(Object tracking records)
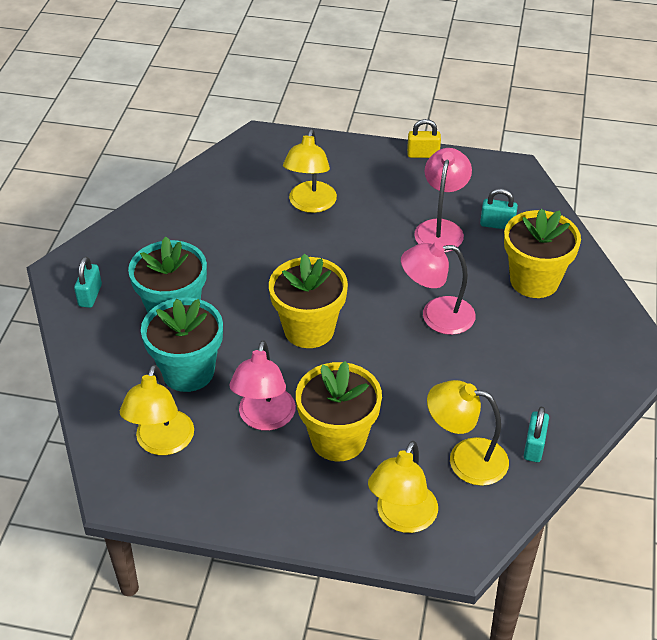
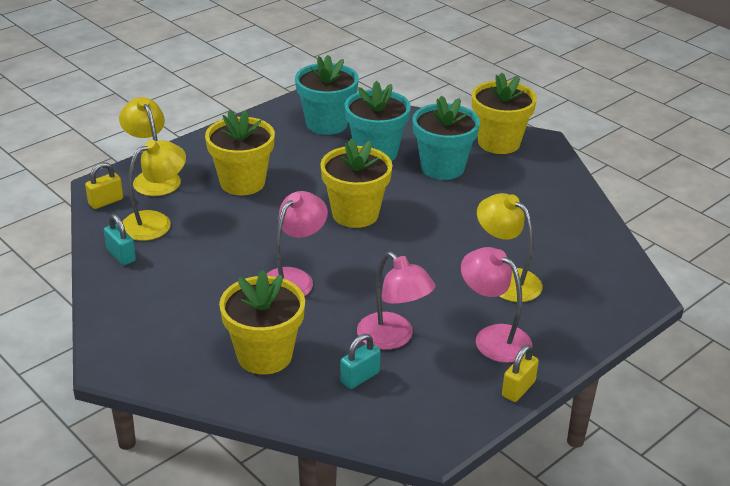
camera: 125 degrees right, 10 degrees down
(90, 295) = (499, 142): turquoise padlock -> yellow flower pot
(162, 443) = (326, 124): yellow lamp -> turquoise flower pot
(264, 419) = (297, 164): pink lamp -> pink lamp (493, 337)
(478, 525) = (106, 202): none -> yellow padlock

▶ **EXERCISE**
Restate the data above verbatim, skipping every image.

▶ **RESPONSE BOX**
camera: 125 degrees right, 10 degrees down
(90, 295) = (499, 142): turquoise padlock -> yellow flower pot
(162, 443) = (326, 124): yellow lamp -> turquoise flower pot
(264, 419) = (297, 164): pink lamp -> pink lamp (493, 337)
(478, 525) = (106, 202): none -> yellow padlock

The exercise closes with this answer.